▶ **What is required**
Each line of the listing below must be retyped exactly, with images left out.

▶ **Collected data**
>>>>

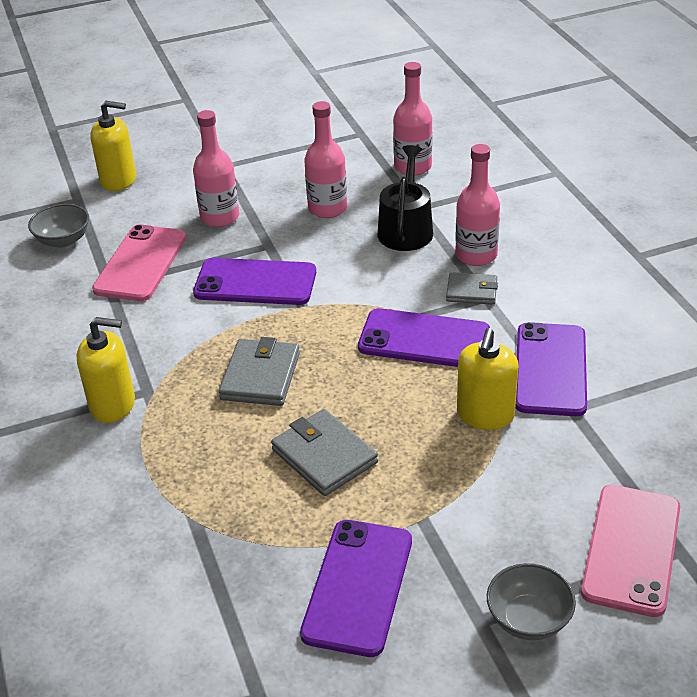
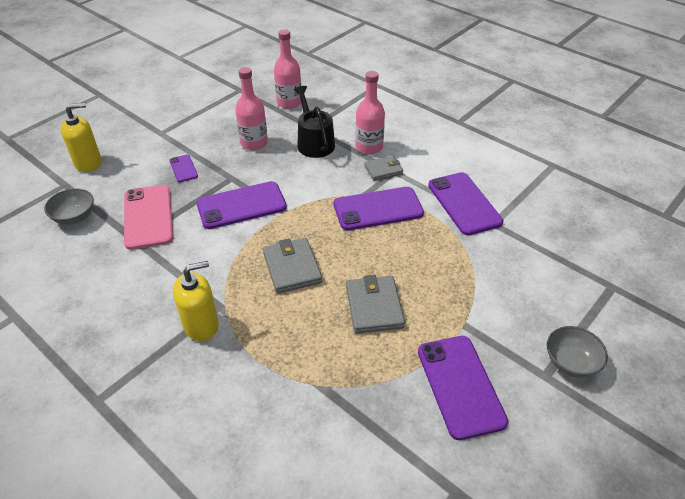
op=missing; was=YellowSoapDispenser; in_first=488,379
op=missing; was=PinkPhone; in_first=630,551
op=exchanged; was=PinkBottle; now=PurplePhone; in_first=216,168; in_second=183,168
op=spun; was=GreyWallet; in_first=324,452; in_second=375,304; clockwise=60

<<<<

▶ **Task output**
op=missing; was=YellowSoapDispenser; in_first=488,379
op=missing; was=PinkPhone; in_first=630,551
op=exchanged; was=PinkBottle; now=PurplePhone; in_first=216,168; in_second=183,168
op=spun; was=GreyWallet; in_first=324,452; in_second=375,304; clockwise=60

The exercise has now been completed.